__WORK ITEM__
Nothing outside the range is wanted. Repeat exactly the lines below from the one with "C3: 6.8uF (GND, VA) -> none" through the one with "TR10: NPN S8050".

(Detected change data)
┏━━
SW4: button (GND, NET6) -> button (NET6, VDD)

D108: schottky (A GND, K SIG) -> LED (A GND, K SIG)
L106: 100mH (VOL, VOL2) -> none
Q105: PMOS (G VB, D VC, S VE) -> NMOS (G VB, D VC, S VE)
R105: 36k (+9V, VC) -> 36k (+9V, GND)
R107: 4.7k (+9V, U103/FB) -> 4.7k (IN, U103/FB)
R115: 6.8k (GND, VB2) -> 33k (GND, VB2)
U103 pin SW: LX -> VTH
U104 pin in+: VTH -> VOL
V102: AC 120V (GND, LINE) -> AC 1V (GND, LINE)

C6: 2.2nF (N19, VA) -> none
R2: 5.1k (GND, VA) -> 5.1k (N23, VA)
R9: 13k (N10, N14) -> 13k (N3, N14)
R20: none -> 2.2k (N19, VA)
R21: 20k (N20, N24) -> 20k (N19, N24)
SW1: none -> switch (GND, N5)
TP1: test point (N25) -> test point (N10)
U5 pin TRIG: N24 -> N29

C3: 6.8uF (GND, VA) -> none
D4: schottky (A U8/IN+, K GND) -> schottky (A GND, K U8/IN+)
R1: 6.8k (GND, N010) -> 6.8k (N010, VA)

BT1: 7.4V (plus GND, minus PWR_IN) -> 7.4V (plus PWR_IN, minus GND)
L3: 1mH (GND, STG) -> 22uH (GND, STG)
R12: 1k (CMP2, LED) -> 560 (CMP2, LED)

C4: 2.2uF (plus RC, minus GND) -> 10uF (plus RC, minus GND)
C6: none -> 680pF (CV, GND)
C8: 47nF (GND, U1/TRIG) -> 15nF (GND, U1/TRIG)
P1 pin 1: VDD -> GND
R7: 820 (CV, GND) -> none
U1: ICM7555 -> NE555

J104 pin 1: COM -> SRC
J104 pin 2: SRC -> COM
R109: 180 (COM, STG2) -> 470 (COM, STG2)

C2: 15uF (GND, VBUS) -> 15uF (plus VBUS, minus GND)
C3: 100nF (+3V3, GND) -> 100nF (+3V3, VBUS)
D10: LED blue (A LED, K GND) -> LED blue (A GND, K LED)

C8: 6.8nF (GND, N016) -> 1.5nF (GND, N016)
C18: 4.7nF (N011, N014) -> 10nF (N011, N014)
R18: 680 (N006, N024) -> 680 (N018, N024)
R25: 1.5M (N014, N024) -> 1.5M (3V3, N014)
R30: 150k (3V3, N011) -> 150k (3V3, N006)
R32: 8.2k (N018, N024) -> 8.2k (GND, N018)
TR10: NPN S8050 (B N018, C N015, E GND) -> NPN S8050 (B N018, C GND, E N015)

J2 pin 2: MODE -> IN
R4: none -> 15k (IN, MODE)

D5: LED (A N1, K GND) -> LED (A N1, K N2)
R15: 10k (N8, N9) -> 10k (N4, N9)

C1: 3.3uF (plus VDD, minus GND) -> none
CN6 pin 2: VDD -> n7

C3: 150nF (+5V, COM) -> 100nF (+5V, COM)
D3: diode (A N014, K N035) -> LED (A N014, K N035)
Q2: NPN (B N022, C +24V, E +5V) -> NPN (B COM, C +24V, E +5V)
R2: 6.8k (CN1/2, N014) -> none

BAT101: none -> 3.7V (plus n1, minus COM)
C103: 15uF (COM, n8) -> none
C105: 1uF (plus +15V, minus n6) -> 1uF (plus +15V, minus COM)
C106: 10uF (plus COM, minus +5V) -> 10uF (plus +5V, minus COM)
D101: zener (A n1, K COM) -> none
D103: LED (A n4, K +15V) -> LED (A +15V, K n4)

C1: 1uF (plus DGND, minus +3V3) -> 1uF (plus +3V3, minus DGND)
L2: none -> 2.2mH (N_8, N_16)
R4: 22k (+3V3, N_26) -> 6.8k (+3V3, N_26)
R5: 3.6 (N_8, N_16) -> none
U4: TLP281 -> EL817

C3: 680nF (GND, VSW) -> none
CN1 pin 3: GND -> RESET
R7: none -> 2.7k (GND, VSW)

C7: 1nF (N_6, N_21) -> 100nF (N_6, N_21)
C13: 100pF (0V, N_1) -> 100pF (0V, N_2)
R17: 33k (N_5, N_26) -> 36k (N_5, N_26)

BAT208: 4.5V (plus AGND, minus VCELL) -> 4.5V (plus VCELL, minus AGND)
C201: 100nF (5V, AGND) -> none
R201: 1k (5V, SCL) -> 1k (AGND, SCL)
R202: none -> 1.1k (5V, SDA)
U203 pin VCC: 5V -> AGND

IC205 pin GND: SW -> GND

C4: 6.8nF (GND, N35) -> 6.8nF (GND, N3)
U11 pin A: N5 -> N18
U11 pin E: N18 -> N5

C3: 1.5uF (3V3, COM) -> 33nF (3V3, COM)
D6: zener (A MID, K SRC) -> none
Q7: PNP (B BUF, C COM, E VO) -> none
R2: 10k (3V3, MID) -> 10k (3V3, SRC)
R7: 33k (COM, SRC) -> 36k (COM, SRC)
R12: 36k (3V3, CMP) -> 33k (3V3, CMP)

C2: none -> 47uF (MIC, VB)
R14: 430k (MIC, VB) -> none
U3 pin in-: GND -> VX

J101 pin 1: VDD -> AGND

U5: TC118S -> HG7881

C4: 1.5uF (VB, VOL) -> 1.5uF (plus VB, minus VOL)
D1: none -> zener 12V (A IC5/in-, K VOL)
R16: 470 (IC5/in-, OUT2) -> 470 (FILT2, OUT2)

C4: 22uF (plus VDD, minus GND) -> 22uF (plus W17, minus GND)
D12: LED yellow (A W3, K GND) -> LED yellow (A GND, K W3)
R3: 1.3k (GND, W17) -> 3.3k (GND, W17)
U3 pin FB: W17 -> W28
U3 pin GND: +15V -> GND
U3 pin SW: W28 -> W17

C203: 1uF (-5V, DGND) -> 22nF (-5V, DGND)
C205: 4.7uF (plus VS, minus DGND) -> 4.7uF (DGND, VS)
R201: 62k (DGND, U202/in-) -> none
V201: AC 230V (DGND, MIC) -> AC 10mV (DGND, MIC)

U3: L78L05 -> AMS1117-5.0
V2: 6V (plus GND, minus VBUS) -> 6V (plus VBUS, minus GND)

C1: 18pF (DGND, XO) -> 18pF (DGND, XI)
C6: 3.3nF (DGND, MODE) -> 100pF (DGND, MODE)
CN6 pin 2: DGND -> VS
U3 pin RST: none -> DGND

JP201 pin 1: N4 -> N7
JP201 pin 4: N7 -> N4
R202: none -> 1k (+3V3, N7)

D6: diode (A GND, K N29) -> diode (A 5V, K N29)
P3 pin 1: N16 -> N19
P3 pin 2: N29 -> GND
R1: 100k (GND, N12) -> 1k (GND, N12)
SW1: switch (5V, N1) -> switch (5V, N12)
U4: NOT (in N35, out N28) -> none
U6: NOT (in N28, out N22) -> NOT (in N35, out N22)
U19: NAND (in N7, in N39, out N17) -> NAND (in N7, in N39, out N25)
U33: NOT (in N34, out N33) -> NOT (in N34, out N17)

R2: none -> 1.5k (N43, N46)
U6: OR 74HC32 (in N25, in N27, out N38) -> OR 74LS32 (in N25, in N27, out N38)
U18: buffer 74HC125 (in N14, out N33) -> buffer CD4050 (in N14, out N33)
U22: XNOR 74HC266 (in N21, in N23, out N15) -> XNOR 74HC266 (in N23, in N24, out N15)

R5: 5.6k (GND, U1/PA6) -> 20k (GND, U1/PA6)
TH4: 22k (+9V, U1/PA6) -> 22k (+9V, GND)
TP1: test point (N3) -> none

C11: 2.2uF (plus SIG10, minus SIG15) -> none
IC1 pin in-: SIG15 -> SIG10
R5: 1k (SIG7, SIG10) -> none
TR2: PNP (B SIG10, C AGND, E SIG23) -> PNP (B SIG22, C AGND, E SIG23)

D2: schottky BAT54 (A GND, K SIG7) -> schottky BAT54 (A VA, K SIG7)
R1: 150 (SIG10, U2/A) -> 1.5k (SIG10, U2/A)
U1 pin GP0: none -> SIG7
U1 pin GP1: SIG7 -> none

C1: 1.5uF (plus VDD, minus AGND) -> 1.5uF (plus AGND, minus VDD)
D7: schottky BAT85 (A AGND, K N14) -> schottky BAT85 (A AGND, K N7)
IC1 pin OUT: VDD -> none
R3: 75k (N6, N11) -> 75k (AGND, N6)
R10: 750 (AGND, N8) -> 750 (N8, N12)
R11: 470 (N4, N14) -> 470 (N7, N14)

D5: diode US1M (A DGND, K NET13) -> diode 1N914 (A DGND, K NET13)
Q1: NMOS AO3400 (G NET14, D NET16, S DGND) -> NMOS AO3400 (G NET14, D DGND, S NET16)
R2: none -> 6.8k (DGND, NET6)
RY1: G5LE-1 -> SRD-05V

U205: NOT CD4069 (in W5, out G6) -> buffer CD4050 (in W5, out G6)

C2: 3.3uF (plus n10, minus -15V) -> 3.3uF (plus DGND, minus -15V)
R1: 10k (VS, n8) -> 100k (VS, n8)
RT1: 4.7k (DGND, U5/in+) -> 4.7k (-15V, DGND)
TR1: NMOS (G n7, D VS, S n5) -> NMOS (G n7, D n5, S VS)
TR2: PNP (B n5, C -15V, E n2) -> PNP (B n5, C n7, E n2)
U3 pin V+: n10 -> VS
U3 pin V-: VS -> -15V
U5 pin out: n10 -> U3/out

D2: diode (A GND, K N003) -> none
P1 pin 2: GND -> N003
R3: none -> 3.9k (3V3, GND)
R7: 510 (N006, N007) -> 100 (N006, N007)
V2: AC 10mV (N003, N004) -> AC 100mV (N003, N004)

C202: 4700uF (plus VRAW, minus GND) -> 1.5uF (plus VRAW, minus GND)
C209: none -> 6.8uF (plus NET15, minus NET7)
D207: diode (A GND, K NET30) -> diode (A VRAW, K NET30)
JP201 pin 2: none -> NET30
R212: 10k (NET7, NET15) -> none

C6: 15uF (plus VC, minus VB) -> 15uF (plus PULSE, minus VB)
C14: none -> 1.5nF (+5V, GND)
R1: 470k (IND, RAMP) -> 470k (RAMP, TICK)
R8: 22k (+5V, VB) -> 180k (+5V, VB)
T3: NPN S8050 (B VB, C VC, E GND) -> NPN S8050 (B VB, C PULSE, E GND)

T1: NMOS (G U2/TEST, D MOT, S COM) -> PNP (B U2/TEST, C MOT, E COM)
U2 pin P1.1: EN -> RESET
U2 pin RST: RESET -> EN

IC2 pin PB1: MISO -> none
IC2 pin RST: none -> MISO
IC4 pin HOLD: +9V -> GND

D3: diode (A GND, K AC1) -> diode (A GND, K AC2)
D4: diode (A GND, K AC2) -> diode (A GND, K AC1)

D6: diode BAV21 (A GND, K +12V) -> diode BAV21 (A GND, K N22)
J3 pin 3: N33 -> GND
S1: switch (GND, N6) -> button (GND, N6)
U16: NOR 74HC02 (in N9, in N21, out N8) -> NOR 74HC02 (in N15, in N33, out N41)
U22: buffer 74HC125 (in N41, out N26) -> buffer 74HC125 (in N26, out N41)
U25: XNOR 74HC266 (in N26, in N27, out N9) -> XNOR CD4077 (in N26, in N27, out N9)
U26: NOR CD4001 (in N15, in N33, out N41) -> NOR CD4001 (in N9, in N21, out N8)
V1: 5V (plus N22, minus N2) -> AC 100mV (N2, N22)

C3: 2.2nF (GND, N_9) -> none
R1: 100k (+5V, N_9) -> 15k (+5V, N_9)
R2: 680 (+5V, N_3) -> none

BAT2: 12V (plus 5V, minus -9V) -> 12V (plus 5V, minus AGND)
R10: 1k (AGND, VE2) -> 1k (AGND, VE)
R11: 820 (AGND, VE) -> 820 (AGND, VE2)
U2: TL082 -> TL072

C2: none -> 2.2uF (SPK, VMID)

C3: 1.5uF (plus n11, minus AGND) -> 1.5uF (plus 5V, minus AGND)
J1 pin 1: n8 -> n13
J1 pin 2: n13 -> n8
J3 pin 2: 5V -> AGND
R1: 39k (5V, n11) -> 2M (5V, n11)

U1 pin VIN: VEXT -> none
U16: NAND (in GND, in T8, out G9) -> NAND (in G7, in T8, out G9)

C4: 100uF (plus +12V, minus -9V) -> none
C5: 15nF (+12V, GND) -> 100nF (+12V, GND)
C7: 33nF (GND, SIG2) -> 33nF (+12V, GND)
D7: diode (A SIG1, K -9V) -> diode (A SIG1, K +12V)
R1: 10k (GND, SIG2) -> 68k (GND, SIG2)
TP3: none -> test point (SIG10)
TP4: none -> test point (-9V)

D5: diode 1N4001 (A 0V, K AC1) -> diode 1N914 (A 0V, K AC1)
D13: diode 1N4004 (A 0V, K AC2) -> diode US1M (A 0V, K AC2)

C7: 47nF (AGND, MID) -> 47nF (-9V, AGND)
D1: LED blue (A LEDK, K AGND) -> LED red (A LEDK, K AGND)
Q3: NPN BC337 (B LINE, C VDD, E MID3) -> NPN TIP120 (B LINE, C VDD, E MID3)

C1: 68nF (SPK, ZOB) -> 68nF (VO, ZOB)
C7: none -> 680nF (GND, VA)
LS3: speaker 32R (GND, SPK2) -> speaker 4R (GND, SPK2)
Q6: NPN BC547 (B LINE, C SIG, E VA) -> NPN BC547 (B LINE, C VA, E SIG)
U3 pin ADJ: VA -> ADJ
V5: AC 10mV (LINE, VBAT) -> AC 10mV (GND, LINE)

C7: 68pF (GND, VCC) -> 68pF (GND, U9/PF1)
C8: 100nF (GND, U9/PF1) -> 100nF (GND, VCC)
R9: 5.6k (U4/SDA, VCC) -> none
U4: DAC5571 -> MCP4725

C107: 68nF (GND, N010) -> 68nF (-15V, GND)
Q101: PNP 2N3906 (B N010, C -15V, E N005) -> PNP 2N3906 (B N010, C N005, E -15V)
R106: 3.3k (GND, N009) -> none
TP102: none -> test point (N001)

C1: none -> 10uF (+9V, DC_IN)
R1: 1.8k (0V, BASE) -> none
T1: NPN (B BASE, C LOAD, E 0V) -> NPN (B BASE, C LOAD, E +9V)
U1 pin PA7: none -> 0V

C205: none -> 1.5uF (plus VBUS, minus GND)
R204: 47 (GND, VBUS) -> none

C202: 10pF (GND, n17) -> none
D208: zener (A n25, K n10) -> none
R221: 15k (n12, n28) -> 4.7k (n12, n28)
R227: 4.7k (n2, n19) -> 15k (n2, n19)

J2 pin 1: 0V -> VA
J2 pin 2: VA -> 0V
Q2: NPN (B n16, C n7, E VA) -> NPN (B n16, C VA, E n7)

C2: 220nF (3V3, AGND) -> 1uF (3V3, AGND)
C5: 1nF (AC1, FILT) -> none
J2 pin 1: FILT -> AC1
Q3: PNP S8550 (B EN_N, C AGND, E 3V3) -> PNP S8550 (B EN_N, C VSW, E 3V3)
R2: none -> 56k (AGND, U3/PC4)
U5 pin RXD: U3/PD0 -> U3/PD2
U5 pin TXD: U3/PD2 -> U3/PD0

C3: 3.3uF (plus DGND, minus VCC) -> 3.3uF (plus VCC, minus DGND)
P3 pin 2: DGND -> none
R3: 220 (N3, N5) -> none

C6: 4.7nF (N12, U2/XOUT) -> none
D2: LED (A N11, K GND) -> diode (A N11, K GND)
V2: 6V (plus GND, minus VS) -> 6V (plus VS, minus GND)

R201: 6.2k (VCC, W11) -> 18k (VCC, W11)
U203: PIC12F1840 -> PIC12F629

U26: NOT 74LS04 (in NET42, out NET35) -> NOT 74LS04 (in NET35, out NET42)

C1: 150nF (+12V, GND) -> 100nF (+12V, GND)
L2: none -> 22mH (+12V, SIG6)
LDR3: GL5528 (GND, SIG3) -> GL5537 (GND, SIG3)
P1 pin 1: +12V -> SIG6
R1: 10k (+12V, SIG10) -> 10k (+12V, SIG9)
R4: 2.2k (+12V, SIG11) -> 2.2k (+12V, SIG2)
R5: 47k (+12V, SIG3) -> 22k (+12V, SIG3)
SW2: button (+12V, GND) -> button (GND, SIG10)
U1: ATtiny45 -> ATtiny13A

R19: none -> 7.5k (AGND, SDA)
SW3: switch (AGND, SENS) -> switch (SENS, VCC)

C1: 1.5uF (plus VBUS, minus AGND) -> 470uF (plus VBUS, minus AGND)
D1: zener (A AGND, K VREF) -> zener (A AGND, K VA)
┗━━
__TASK RESULT__
C3: 6.8uF (GND, VA) -> none
D4: schottky (A U8/IN+, K GND) -> schottky (A GND, K U8/IN+)
R1: 6.8k (GND, N010) -> 6.8k (N010, VA)

BT1: 7.4V (plus GND, minus PWR_IN) -> 7.4V (plus PWR_IN, minus GND)
L3: 1mH (GND, STG) -> 22uH (GND, STG)
R12: 1k (CMP2, LED) -> 560 (CMP2, LED)

C4: 2.2uF (plus RC, minus GND) -> 10uF (plus RC, minus GND)
C6: none -> 680pF (CV, GND)
C8: 47nF (GND, U1/TRIG) -> 15nF (GND, U1/TRIG)
P1 pin 1: VDD -> GND
R7: 820 (CV, GND) -> none
U1: ICM7555 -> NE555

J104 pin 1: COM -> SRC
J104 pin 2: SRC -> COM
R109: 180 (COM, STG2) -> 470 (COM, STG2)

C2: 15uF (GND, VBUS) -> 15uF (plus VBUS, minus GND)
C3: 100nF (+3V3, GND) -> 100nF (+3V3, VBUS)
D10: LED blue (A LED, K GND) -> LED blue (A GND, K LED)

C8: 6.8nF (GND, N016) -> 1.5nF (GND, N016)
C18: 4.7nF (N011, N014) -> 10nF (N011, N014)
R18: 680 (N006, N024) -> 680 (N018, N024)
R25: 1.5M (N014, N024) -> 1.5M (3V3, N014)
R30: 150k (3V3, N011) -> 150k (3V3, N006)
R32: 8.2k (N018, N024) -> 8.2k (GND, N018)
TR10: NPN S8050 (B N018, C N015, E GND) -> NPN S8050 (B N018, C GND, E N015)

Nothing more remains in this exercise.